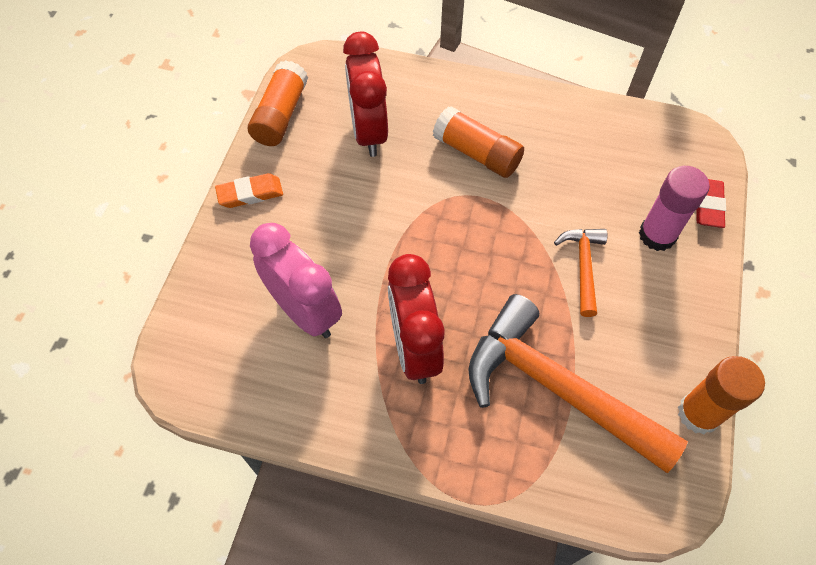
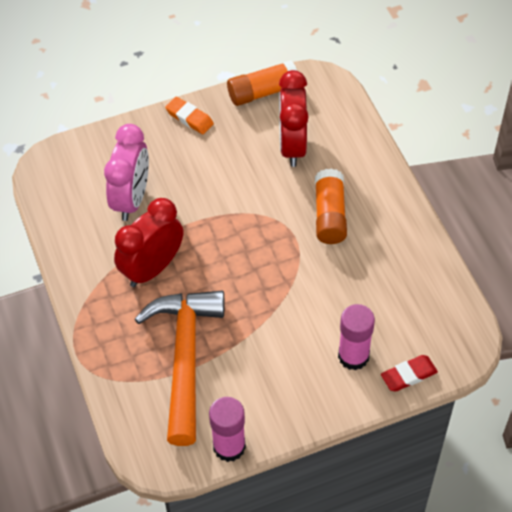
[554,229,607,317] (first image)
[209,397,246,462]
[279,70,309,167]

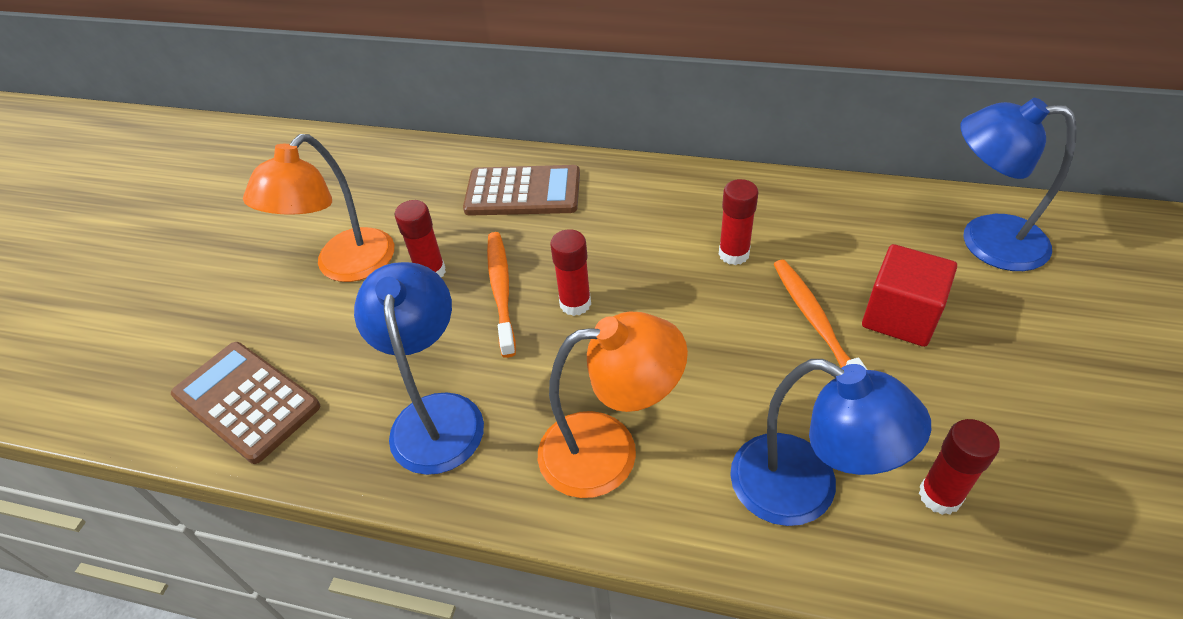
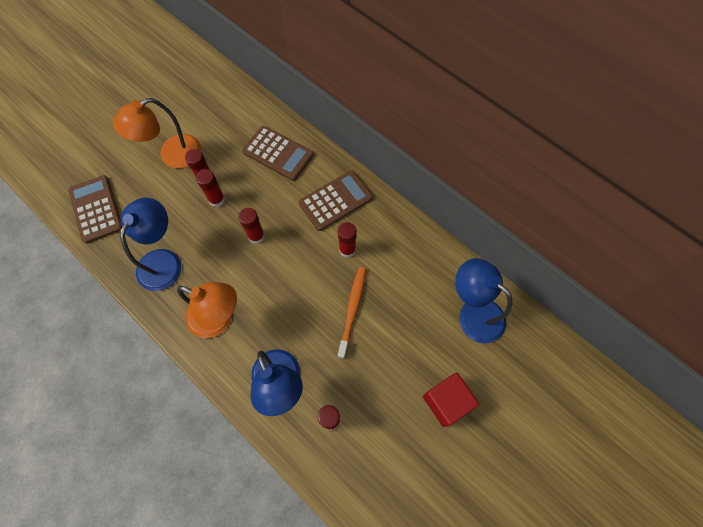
[487,232,516,358] (first image)
[196,169,225,207]
[299,170,373,231]
[423,373,479,427]

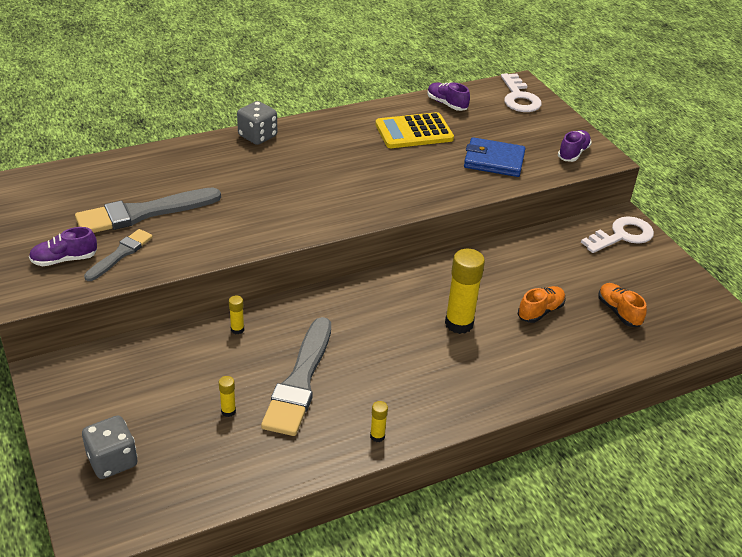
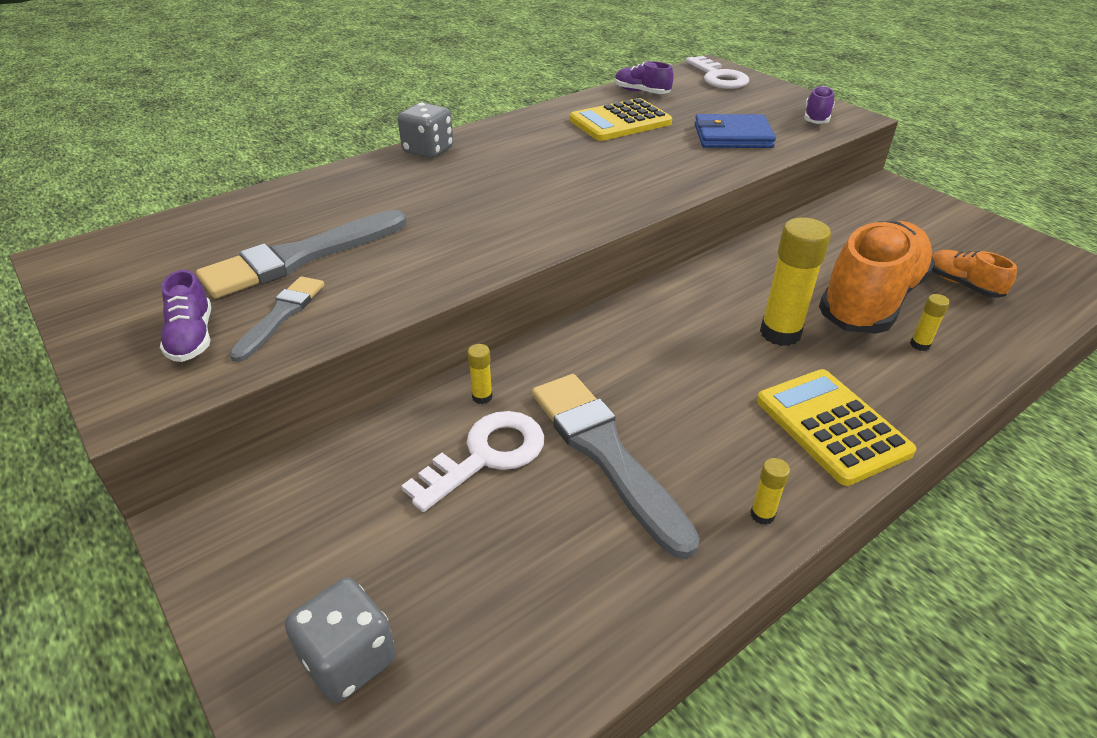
[757,369,917,486]
[910,294,950,351]
[401,411,544,512]
[160,270,211,362]
[532,374,700,559]
[819,221,935,334]

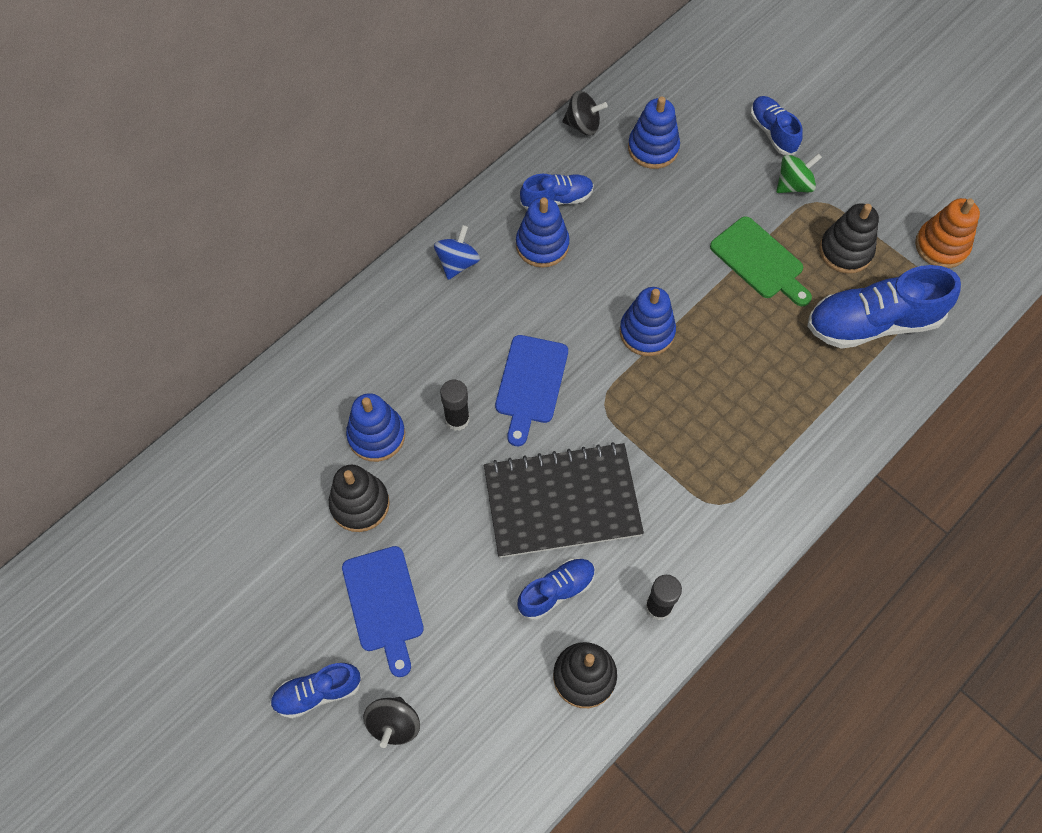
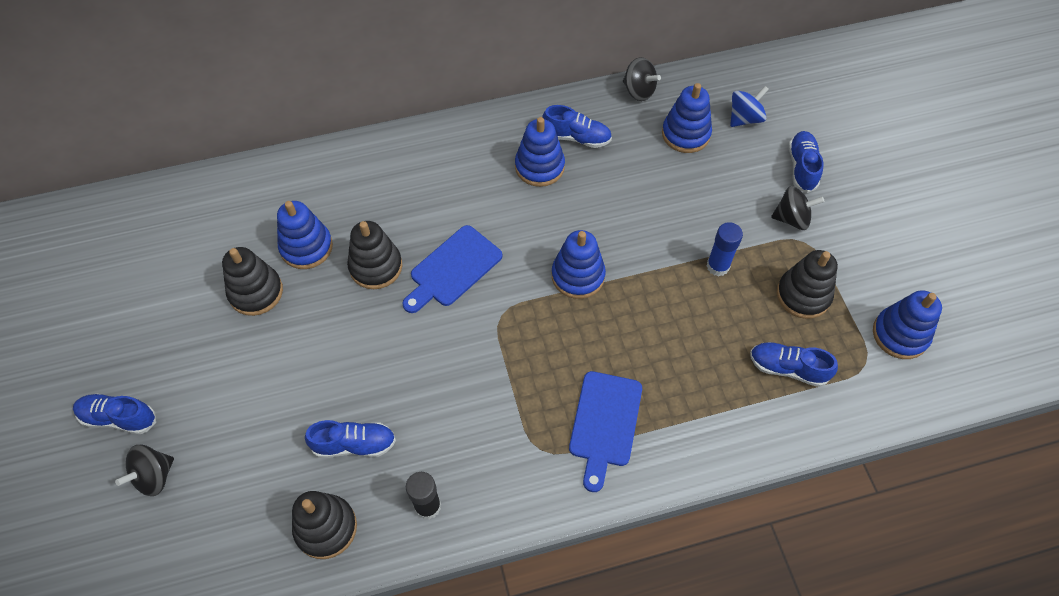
[484,442,644,558] (first image)
[569,371,642,492]
[730,86,769,127]
[347,221,402,289]
[707,222,743,276]
[771,186,824,230]
[873,290,942,359]
[750,342,838,387]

• WHAT THE EXERCISE ASKS:
Transcribe the records above exactly as they appear, leaving out any pictures.

• OUTPUT FOR THIS TASK:
[554,229,607,317] (first image)
[209,397,246,462]
[279,70,309,167]

[487,232,516,358] (first image)
[196,169,225,207]
[299,170,373,231]
[423,373,479,427]

[757,369,917,486]
[910,294,950,351]
[401,411,544,512]
[160,270,211,362]
[532,374,700,559]
[819,221,935,334]

[484,442,644,558] (first image)
[569,371,642,492]
[730,86,769,127]
[347,221,402,289]
[707,222,743,276]
[771,186,824,230]
[873,290,942,359]
[750,342,838,387]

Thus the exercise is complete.